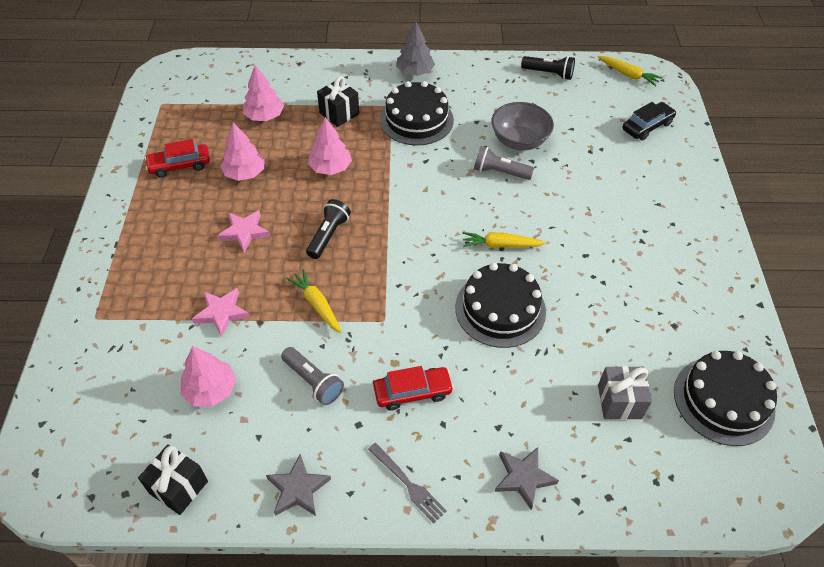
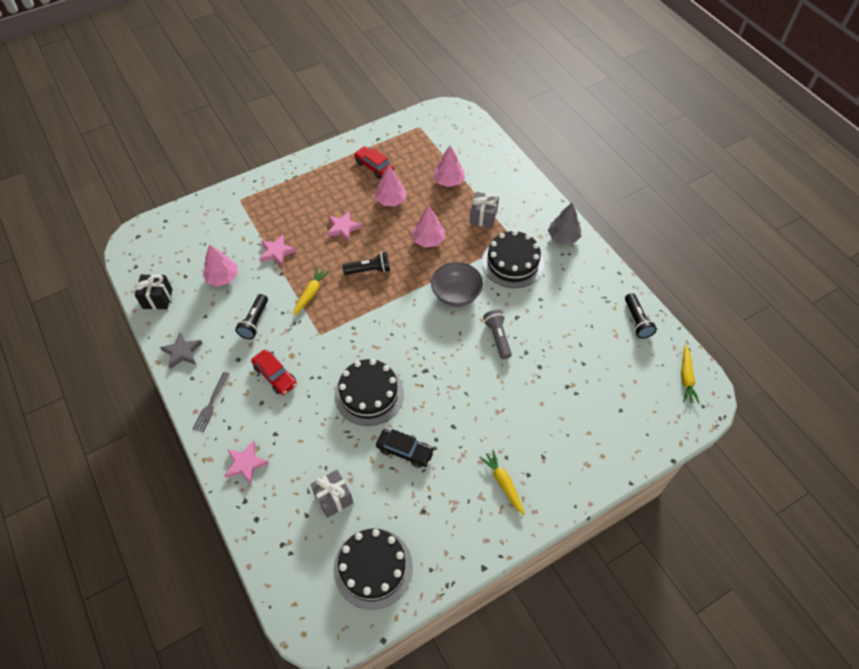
camera: 60 degrees right, 5 degrees up
(313, 381) = (254, 322): grey flashlight -> black flashlight
(339, 113) = (483, 217): black gift -> grey gift
(500, 245) = (426, 369): yellow carrot -> yellow carrot (503, 483)
(519, 141) = (540, 335): grey bowl -> grey bowl (456, 294)
(523, 478) = (246, 464): grey star -> pink star
(647, 126) = (630, 416): black car -> black car (405, 451)

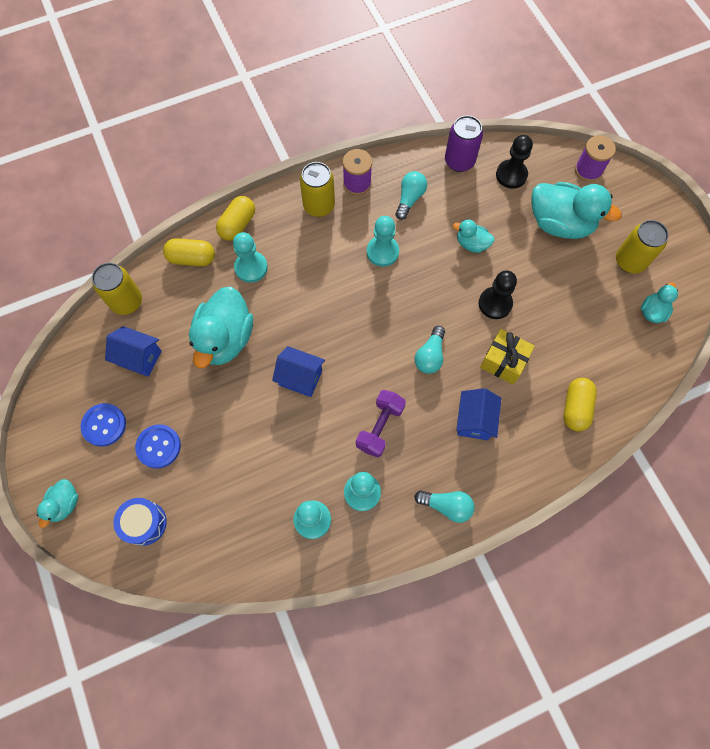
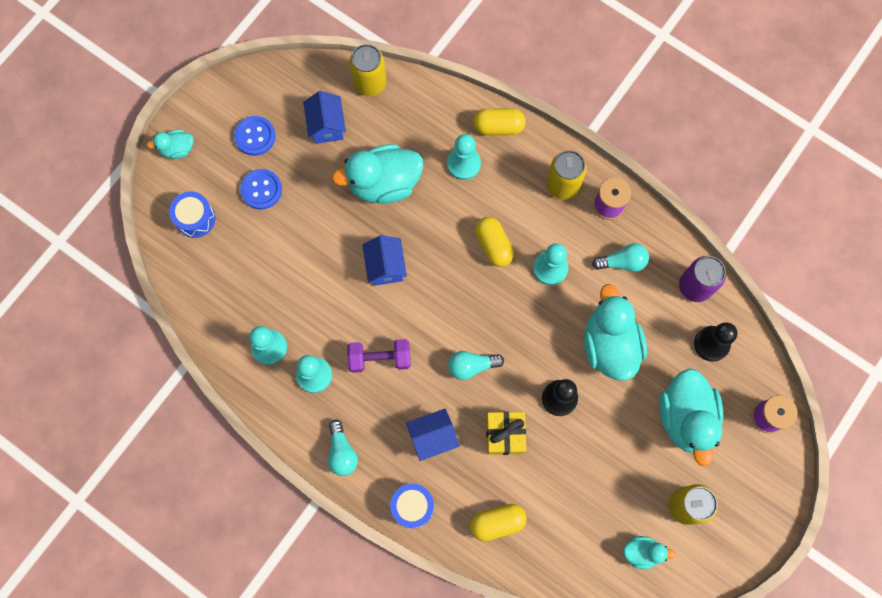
camera: 60 degrees right, 5 degrees up
(192, 258) = (442, 109): yellow capsule -> yellow capsule (493, 245)
(471, 244) = (609, 345): turquoise duck -> turquoise duck, size x1.99
(527, 470) = (412, 506): none -> blue drum

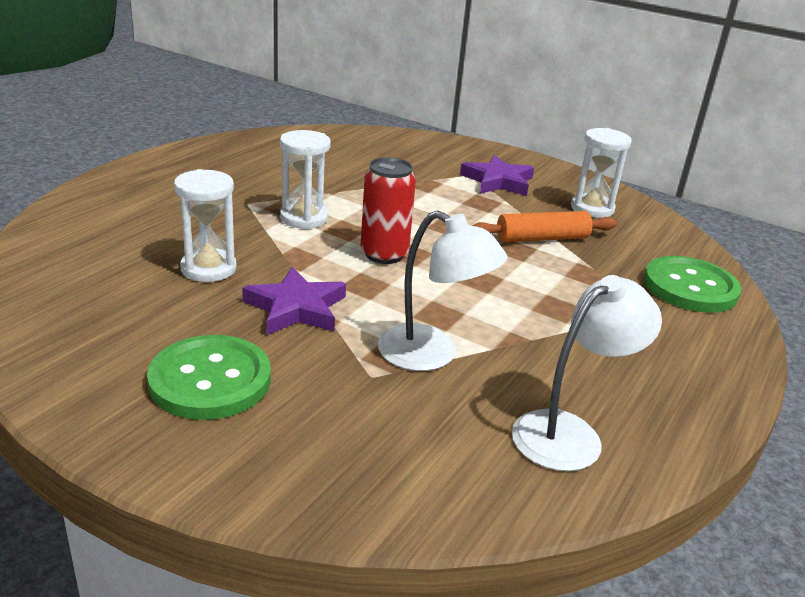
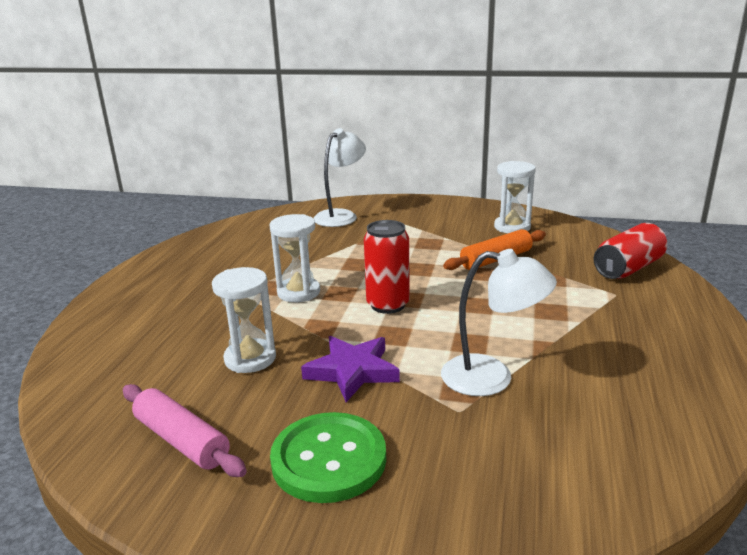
camera: 15 degrees left, 5 degrees down
(94, 323) = (182, 440): none -> pink rolling pin
(498, 181) = (427, 223): purple star -> none
(570, 433) = (644, 408): white lamp -> white lamp (341, 216)
(690, 287) = (628, 268): green button -> red can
+-------+
Print out every entry above without changing a word, and leave out the pictures.

camera: 60 degrees right, 5 degrees up
(313, 381) = (254, 322): grey flashlight -> black flashlight
(339, 113) = (483, 217): black gift -> grey gift
(500, 245) = (426, 369): yellow carrot -> yellow carrot (503, 483)
(519, 141) = (540, 335): grey bowl -> grey bowl (456, 294)
(523, 478) = (246, 464): grey star -> pink star
(647, 126) = (630, 416): black car -> black car (405, 451)

camera: 60 degrees right, 5 degrees up
(192, 258) = (442, 109): yellow capsule -> yellow capsule (493, 245)
(471, 244) = (609, 345): turquoise duck -> turquoise duck, size x1.99
(527, 470) = (412, 506): none -> blue drum

camera: 15 degrees left, 5 degrees down
(94, 323) = (182, 440): none -> pink rolling pin
(498, 181) = (427, 223): purple star -> none
(570, 433) = (644, 408): white lamp -> white lamp (341, 216)
(690, 287) = (628, 268): green button -> red can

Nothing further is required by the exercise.